# TASK OBJECTIVE:
Go through the records and filter out every line lacking the word "white"; copy the lines that remain.

*** Begin section ***

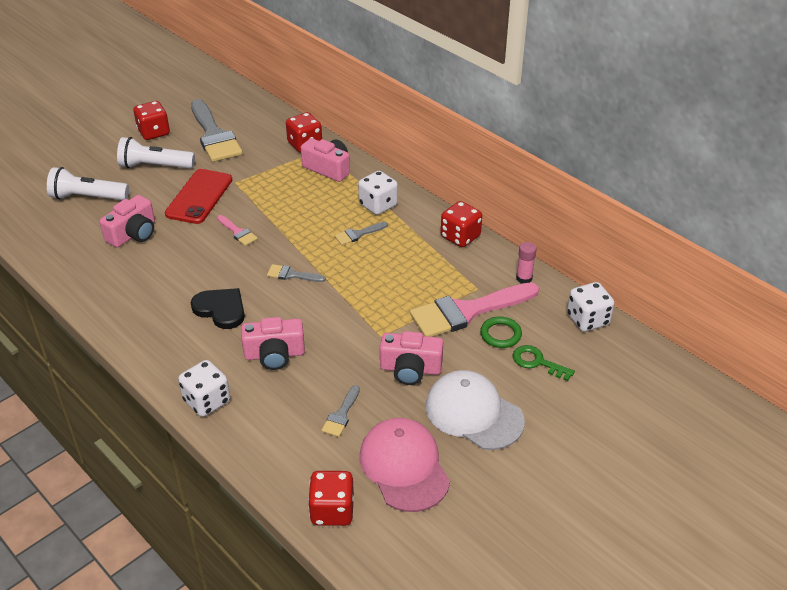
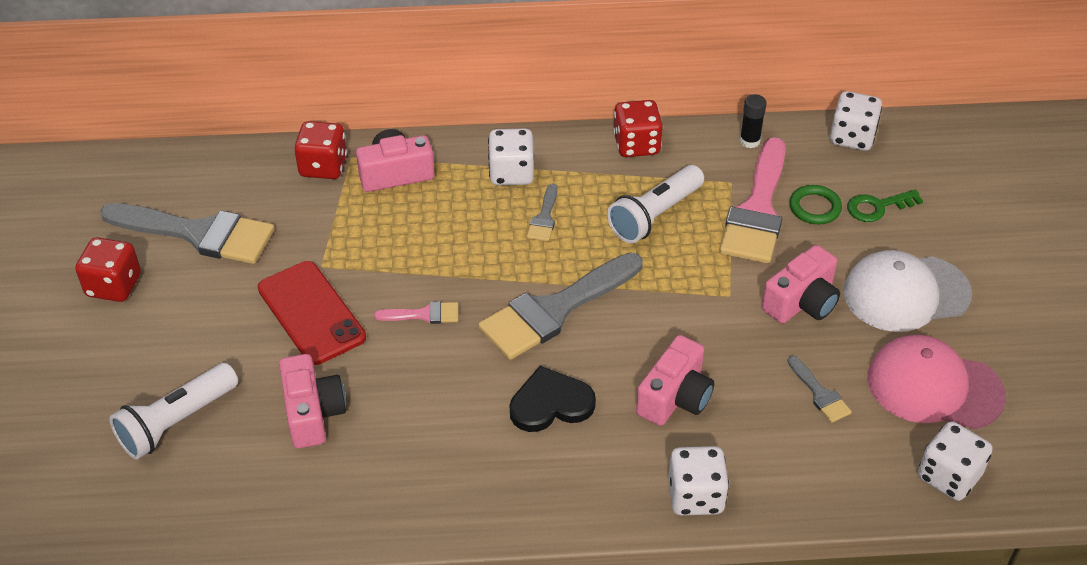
camera: 50 degrees left, 5 degrees up
(154, 166) = (192, 322): white flashlight -> white flashlight (655, 216)
(292, 275) = (555, 310): grey brush -> grey brush, size x2.23
(332, 510) = (948, 476): red dice -> white dice
(524, 278) = (749, 141): pink glue stick -> black glue stick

*** End section ***

# OUTPUT OF THE EXERCISE:
(154, 166) = (192, 322): white flashlight -> white flashlight (655, 216)
(332, 510) = (948, 476): red dice -> white dice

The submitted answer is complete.